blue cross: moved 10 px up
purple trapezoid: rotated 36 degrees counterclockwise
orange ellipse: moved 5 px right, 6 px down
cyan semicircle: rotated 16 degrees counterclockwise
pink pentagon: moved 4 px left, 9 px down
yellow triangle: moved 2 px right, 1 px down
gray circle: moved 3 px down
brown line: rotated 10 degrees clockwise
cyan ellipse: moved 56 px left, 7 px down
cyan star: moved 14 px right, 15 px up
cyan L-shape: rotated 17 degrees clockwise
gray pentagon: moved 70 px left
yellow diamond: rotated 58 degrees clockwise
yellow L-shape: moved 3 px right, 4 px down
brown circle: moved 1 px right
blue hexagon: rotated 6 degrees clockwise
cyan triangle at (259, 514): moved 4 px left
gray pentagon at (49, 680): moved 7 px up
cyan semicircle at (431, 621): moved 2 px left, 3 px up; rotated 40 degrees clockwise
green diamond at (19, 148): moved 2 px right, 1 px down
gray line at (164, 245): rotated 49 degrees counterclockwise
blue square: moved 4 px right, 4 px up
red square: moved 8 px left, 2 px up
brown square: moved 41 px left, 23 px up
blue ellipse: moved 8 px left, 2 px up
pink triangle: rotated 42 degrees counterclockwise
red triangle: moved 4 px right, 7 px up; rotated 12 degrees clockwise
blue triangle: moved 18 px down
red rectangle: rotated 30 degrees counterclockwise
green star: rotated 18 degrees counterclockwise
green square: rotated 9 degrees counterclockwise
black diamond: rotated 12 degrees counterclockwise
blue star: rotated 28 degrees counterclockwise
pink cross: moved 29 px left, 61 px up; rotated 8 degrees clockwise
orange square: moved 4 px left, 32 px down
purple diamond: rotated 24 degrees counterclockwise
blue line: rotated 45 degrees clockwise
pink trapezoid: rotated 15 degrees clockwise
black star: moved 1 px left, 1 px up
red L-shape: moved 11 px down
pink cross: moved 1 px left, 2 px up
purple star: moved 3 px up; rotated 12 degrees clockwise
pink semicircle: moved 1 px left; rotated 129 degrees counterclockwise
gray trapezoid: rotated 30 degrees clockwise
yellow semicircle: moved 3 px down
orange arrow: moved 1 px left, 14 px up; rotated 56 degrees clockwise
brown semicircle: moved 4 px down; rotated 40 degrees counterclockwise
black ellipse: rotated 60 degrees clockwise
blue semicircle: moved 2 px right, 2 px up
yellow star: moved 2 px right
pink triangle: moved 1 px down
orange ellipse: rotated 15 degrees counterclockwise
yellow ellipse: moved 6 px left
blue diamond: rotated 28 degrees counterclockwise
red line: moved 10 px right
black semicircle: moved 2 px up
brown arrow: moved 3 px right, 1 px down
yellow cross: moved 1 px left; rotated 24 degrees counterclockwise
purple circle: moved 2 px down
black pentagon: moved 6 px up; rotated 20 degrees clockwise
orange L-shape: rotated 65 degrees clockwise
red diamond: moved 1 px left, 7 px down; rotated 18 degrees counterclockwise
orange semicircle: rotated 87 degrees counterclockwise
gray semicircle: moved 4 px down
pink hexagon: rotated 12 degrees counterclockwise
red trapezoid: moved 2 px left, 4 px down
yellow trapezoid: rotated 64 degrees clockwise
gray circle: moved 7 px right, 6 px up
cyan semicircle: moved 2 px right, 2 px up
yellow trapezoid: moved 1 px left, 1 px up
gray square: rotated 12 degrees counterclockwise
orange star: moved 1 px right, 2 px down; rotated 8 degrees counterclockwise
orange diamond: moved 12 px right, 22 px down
───
Make an exact copy of the data above.

■ Response ■
blue cross: moved 10 px up
purple trapezoid: rotated 36 degrees counterclockwise
orange ellipse: moved 5 px right, 6 px down
cyan semicircle: rotated 16 degrees counterclockwise
pink pentagon: moved 4 px left, 9 px down
yellow triangle: moved 2 px right, 1 px down
gray circle: moved 3 px down
brown line: rotated 10 degrees clockwise
cyan ellipse: moved 56 px left, 7 px down
cyan star: moved 14 px right, 15 px up
cyan L-shape: rotated 17 degrees clockwise
gray pentagon: moved 70 px left
yellow diamond: rotated 58 degrees clockwise
yellow L-shape: moved 3 px right, 4 px down
brown circle: moved 1 px right
blue hexagon: rotated 6 degrees clockwise
cyan triangle at (259, 514): moved 4 px left
gray pentagon at (49, 680): moved 7 px up
cyan semicircle at (431, 621): moved 2 px left, 3 px up; rotated 40 degrees clockwise
green diamond at (19, 148): moved 2 px right, 1 px down
gray line at (164, 245): rotated 49 degrees counterclockwise
blue square: moved 4 px right, 4 px up
red square: moved 8 px left, 2 px up
brown square: moved 41 px left, 23 px up
blue ellipse: moved 8 px left, 2 px up
pink triangle: rotated 42 degrees counterclockwise
red triangle: moved 4 px right, 7 px up; rotated 12 degrees clockwise
blue triangle: moved 18 px down
red rectangle: rotated 30 degrees counterclockwise
green star: rotated 18 degrees counterclockwise
green square: rotated 9 degrees counterclockwise
black diamond: rotated 12 degrees counterclockwise
blue star: rotated 28 degrees counterclockwise
pink cross: moved 29 px left, 61 px up; rotated 8 degrees clockwise
orange square: moved 4 px left, 32 px down
purple diamond: rotated 24 degrees counterclockwise
blue line: rotated 45 degrees clockwise
pink trapezoid: rotated 15 degrees clockwise
black star: moved 1 px left, 1 px up
red L-shape: moved 11 px down
pink cross: moved 1 px left, 2 px up
purple star: moved 3 px up; rotated 12 degrees clockwise
pink semicircle: moved 1 px left; rotated 129 degrees counterclockwise
gray trapezoid: rotated 30 degrees clockwise
yellow semicircle: moved 3 px down
orange arrow: moved 1 px left, 14 px up; rotated 56 degrees clockwise
brown semicircle: moved 4 px down; rotated 40 degrees counterclockwise
black ellipse: rotated 60 degrees clockwise
blue semicircle: moved 2 px right, 2 px up
yellow star: moved 2 px right
pink triangle: moved 1 px down
orange ellipse: rotated 15 degrees counterclockwise
yellow ellipse: moved 6 px left
blue diamond: rotated 28 degrees counterclockwise
red line: moved 10 px right
black semicircle: moved 2 px up
brown arrow: moved 3 px right, 1 px down
yellow cross: moved 1 px left; rotated 24 degrees counterclockwise
purple circle: moved 2 px down
black pentagon: moved 6 px up; rotated 20 degrees clockwise
orange L-shape: rotated 65 degrees clockwise
red diamond: moved 1 px left, 7 px down; rotated 18 degrees counterclockwise
orange semicircle: rotated 87 degrees counterclockwise
gray semicircle: moved 4 px down
pink hexagon: rotated 12 degrees counterclockwise
red trapezoid: moved 2 px left, 4 px down
yellow trapezoid: rotated 64 degrees clockwise
gray circle: moved 7 px right, 6 px up
cyan semicircle: moved 2 px right, 2 px up
yellow trapezoid: moved 1 px left, 1 px up
gray square: rotated 12 degrees counterclockwise
orange star: moved 1 px right, 2 px down; rotated 8 degrees counterclockwise
orange diamond: moved 12 px right, 22 px down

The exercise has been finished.